Look through the material below and show every line with the word "XNOR".

#### [THE DATA]
####

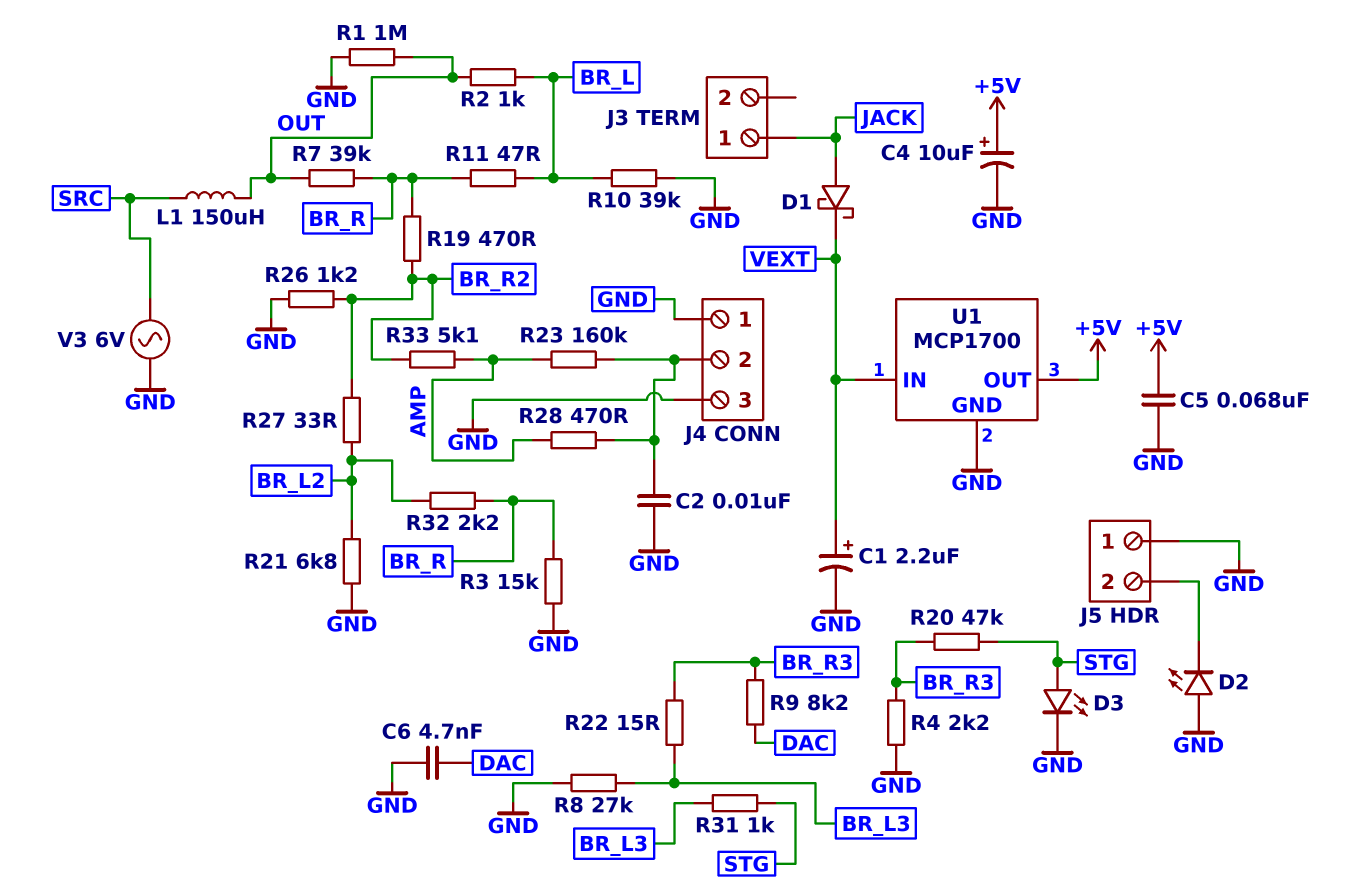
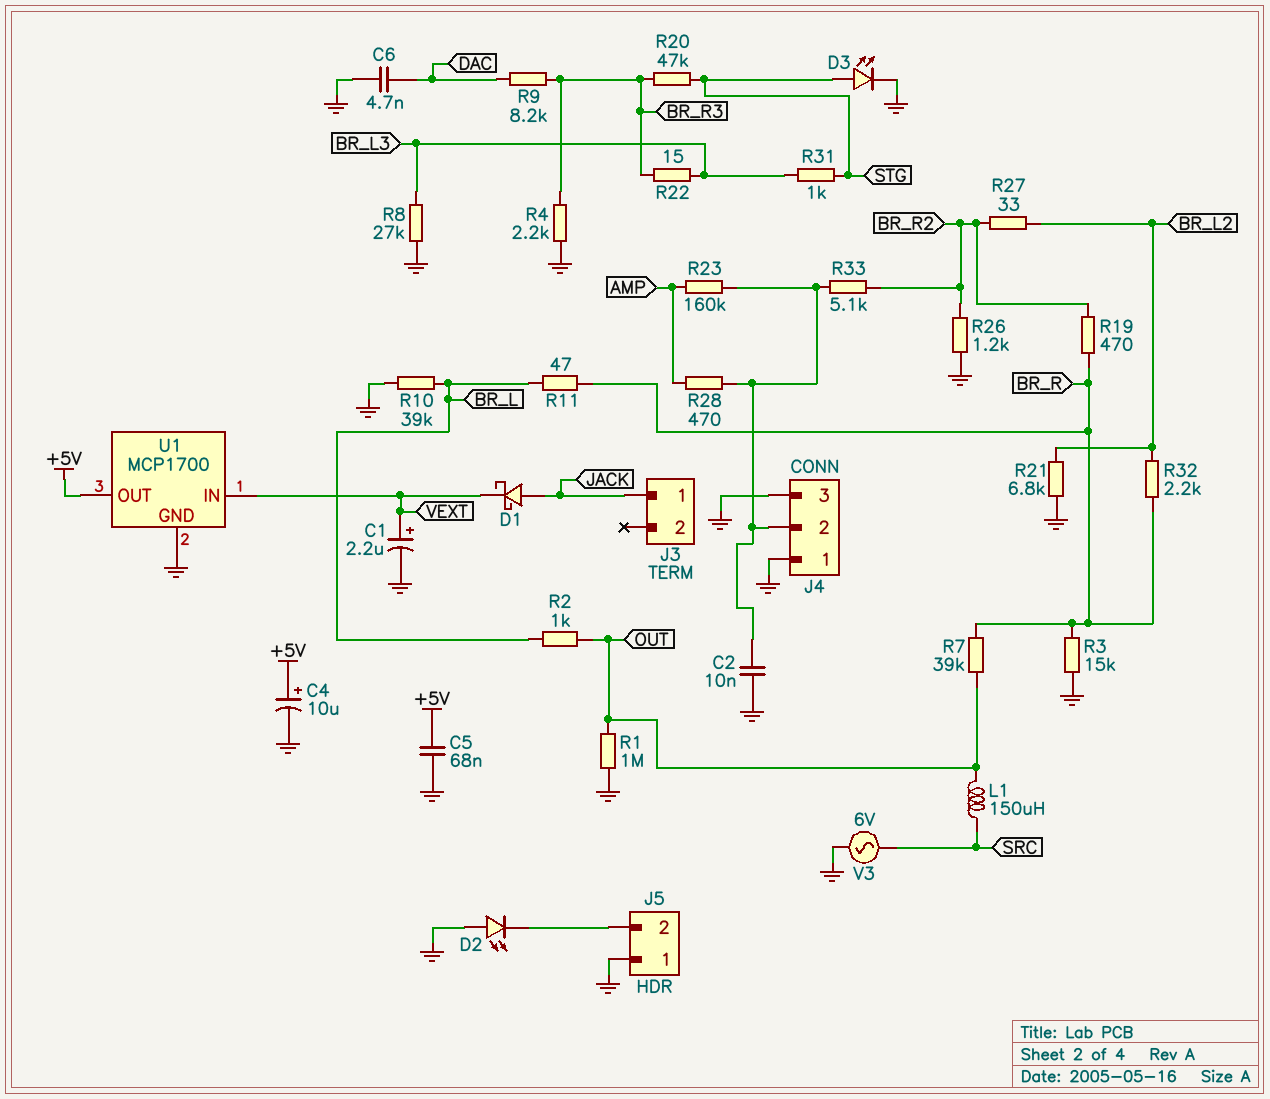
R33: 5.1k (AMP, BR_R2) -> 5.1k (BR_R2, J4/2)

####

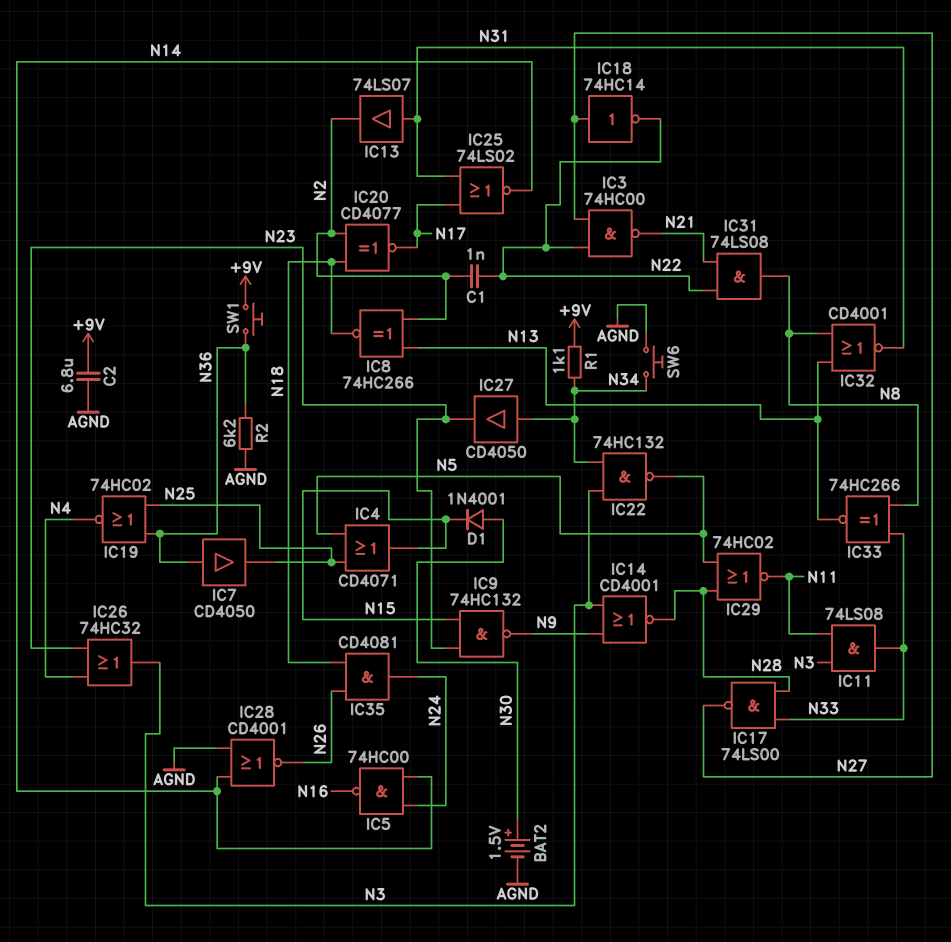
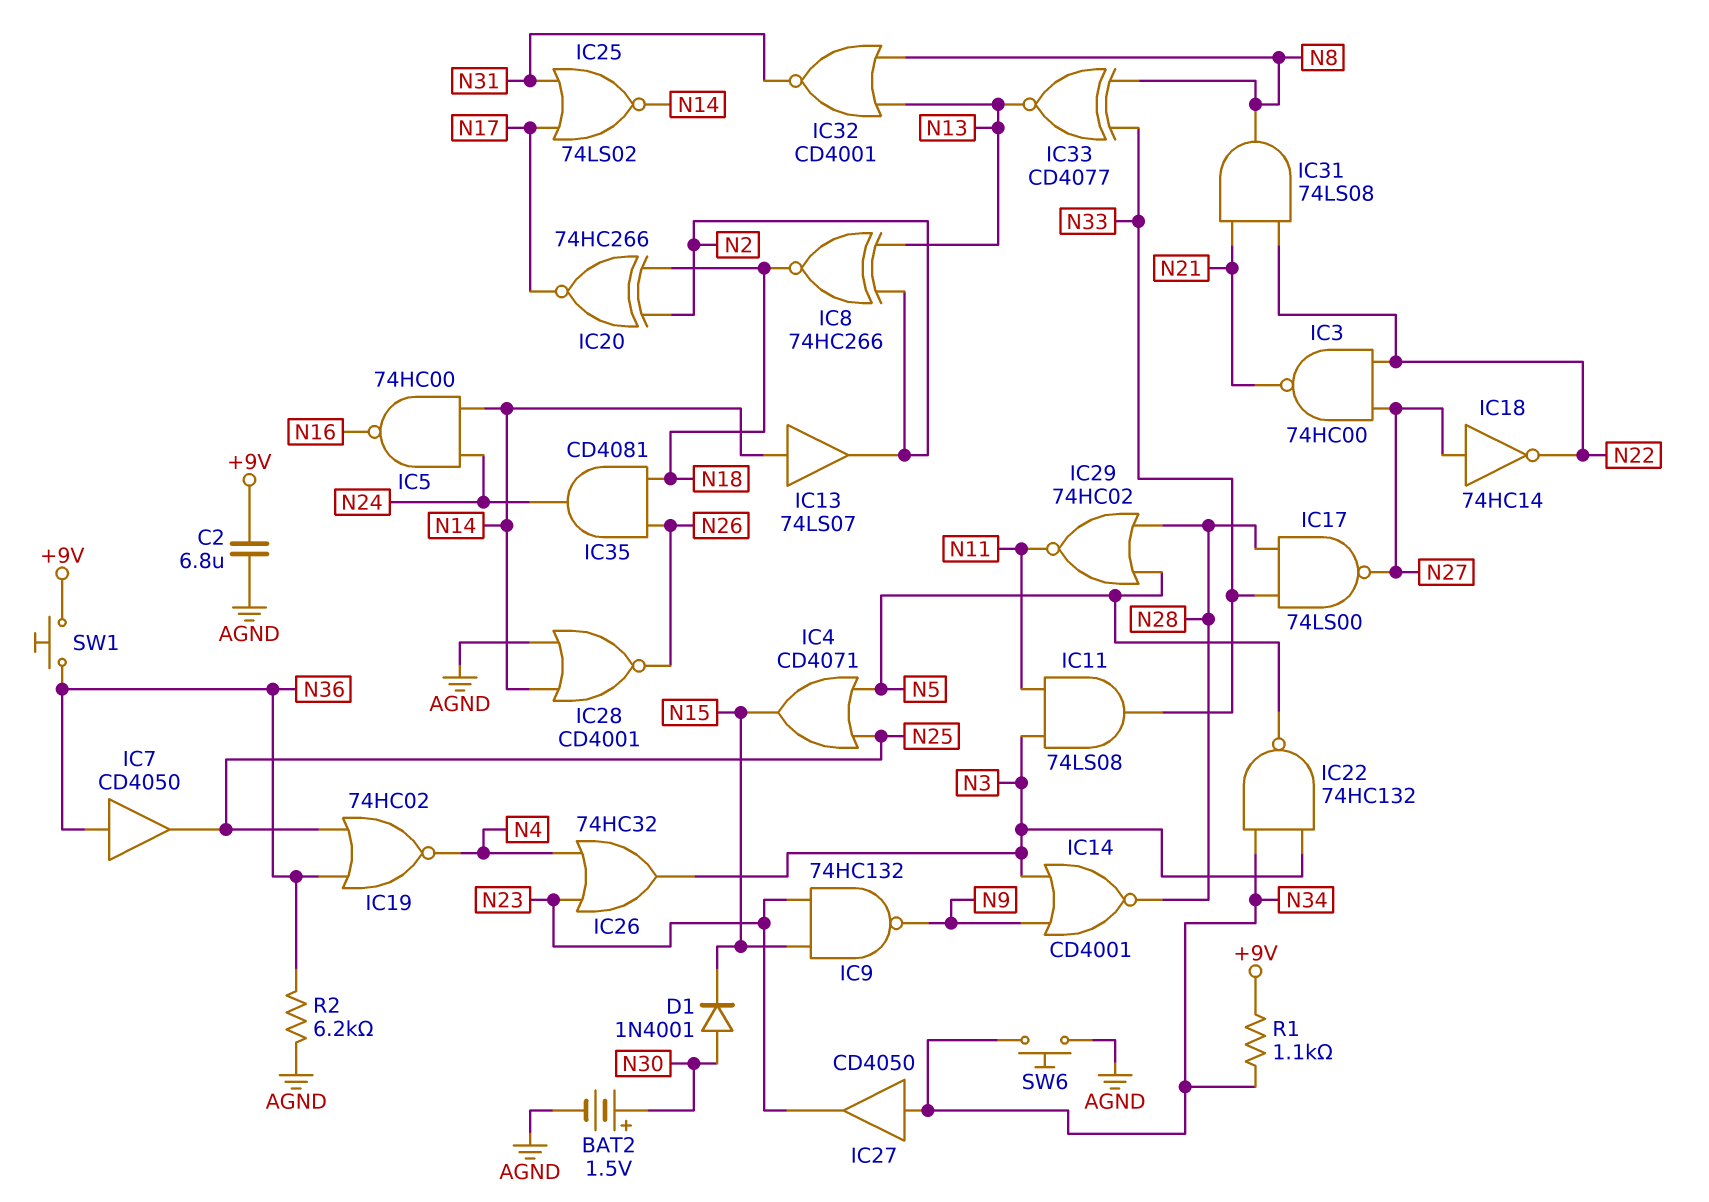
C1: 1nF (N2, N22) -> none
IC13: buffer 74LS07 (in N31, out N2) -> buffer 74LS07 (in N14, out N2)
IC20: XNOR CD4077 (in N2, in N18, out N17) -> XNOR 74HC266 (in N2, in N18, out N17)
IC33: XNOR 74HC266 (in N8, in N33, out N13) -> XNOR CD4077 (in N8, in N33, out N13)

####

#### [TASK RESULT]
IC20: XNOR CD4077 (in N2, in N18, out N17) -> XNOR 74HC266 (in N2, in N18, out N17)
IC33: XNOR 74HC266 (in N8, in N33, out N13) -> XNOR CD4077 (in N8, in N33, out N13)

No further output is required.